| EXERCISE |
Entries follow. Give back exactly the lines starting at the one containing "OLED3 pin SCL: GP19 -> GP10" and ending at the one containing "RADIO3 pin MISO: GP28 -> GP20", and no other lines.

===== SOURCE RECORDS =====

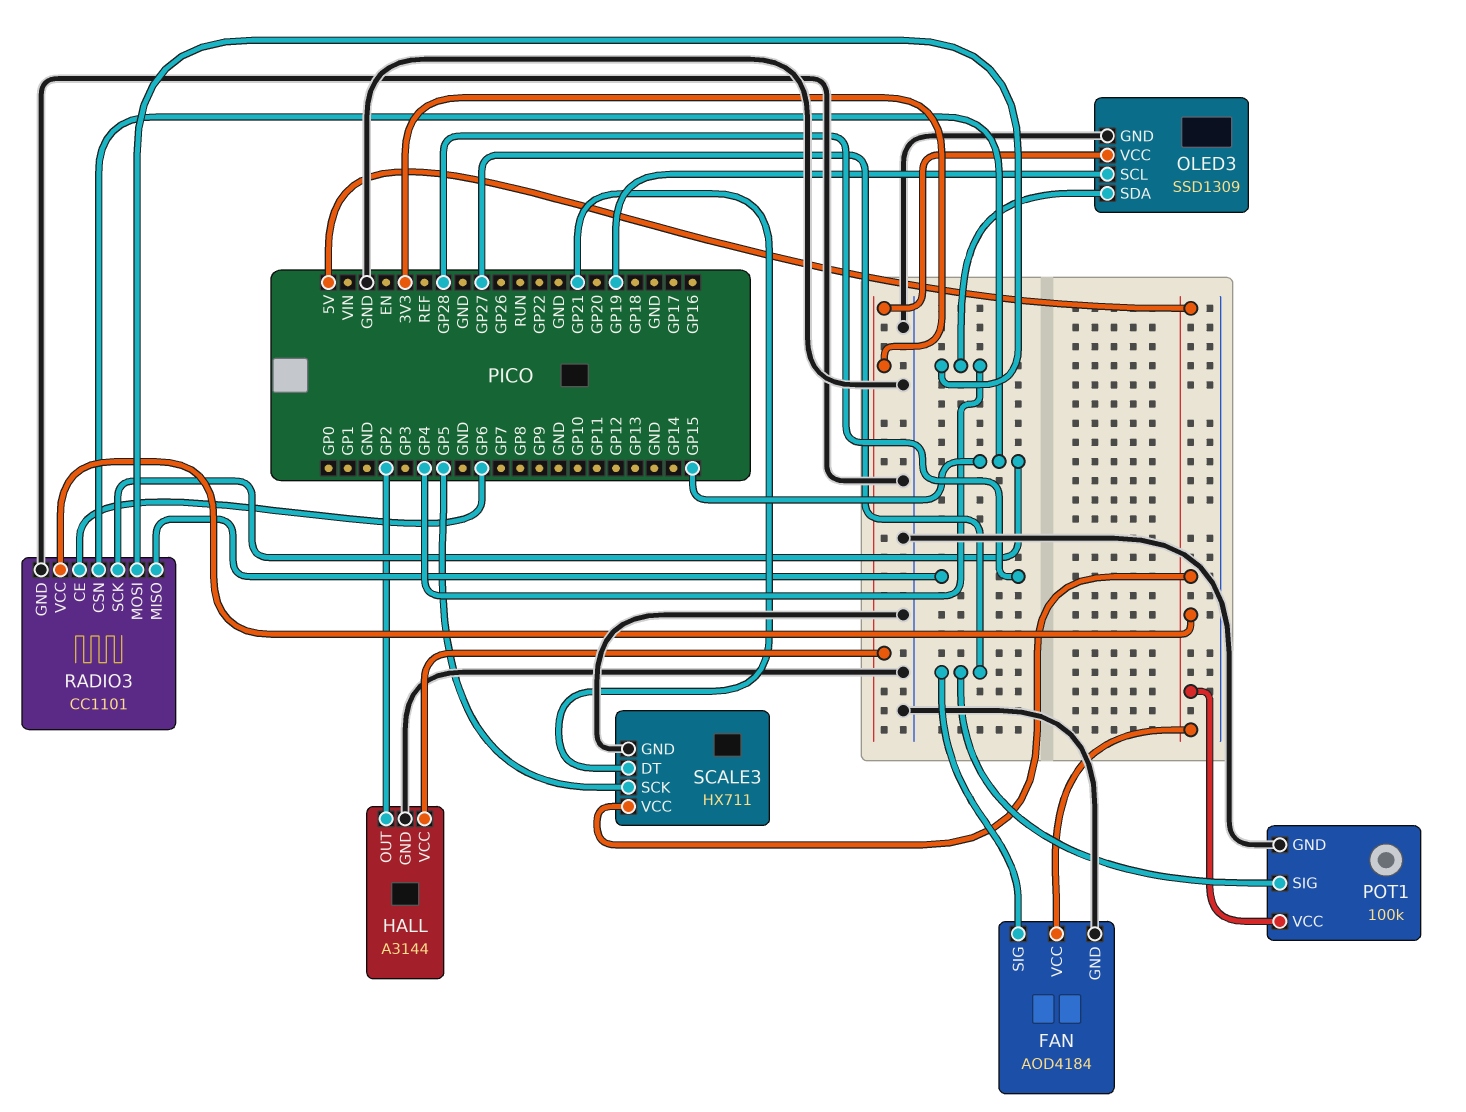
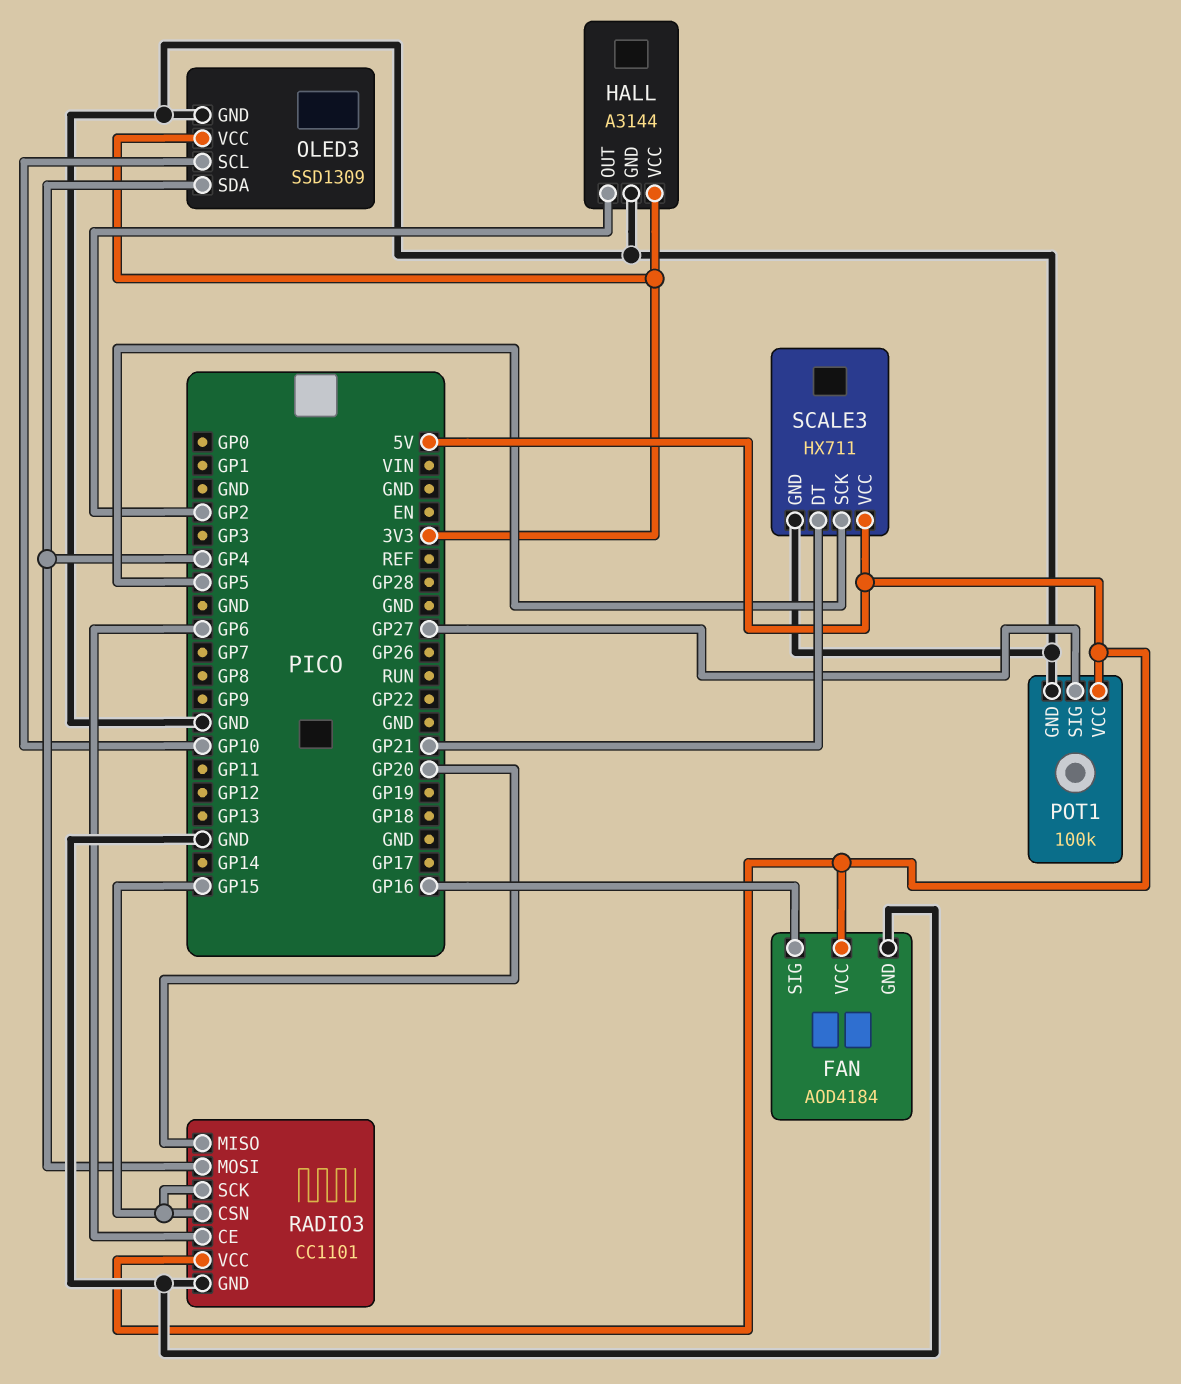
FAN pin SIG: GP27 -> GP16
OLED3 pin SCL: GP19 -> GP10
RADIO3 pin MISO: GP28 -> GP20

=====
===== SOURCE RECORDS =====

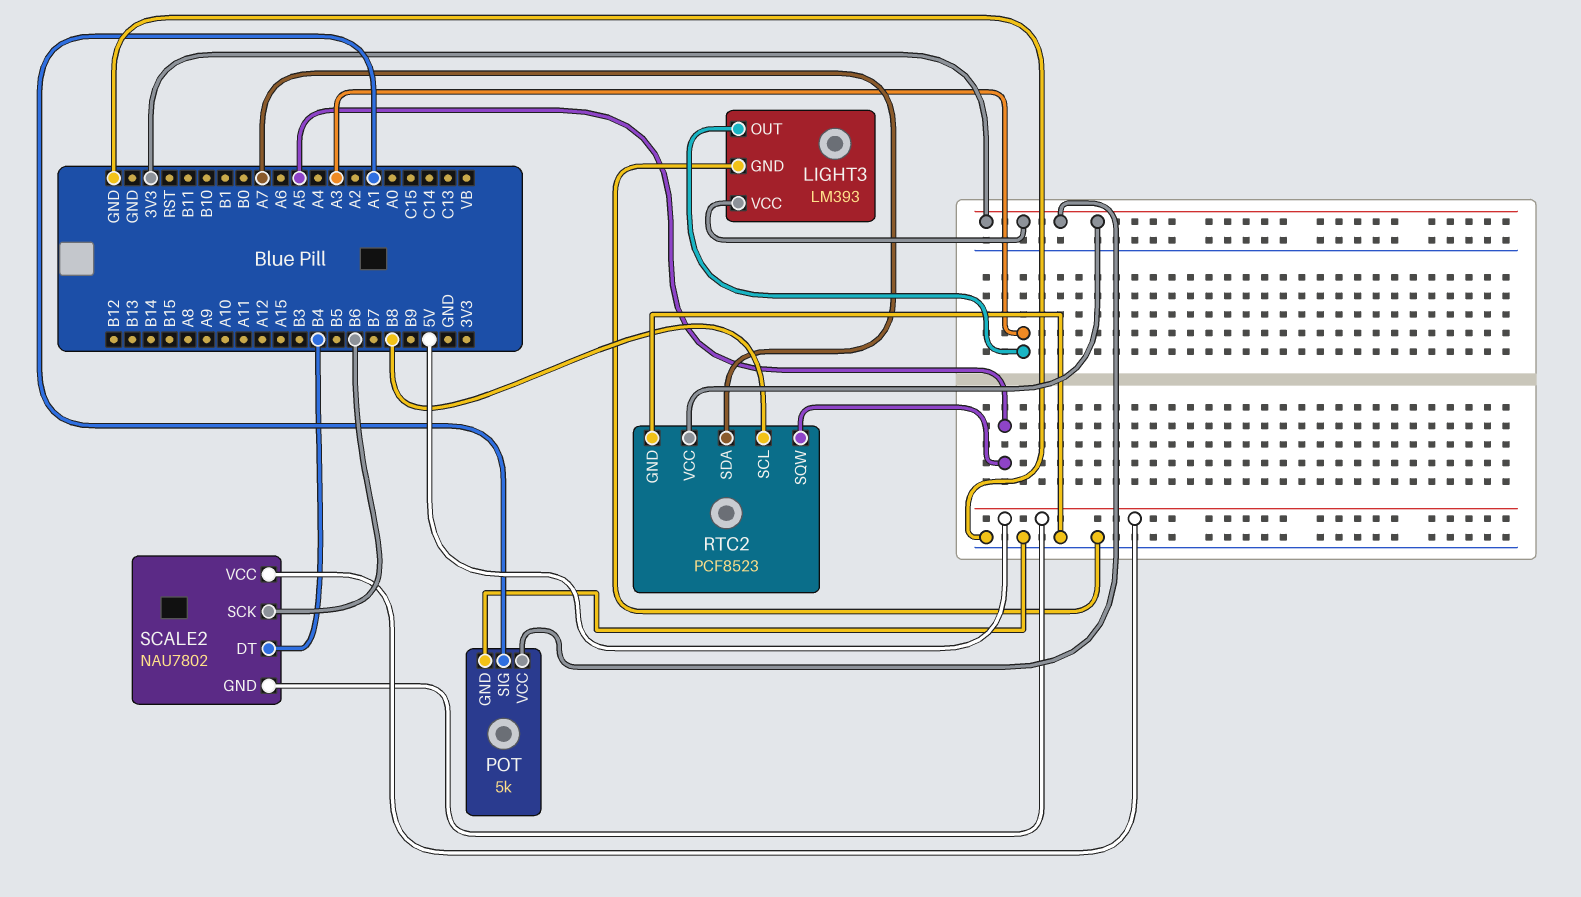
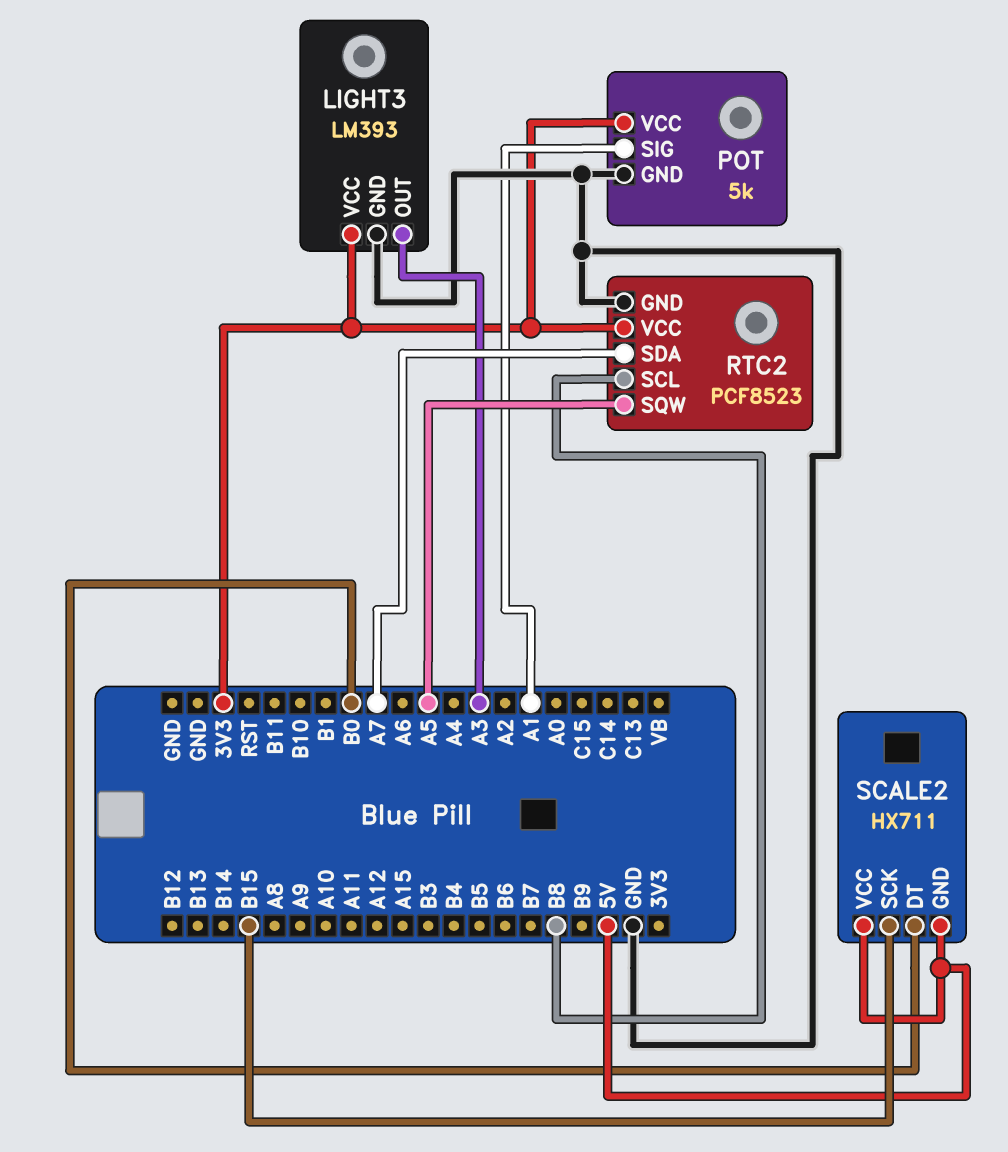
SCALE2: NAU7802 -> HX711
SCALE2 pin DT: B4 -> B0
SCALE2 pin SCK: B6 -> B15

=====

| EXERCISE OUTPUT |
OLED3 pin SCL: GP19 -> GP10
RADIO3 pin MISO: GP28 -> GP20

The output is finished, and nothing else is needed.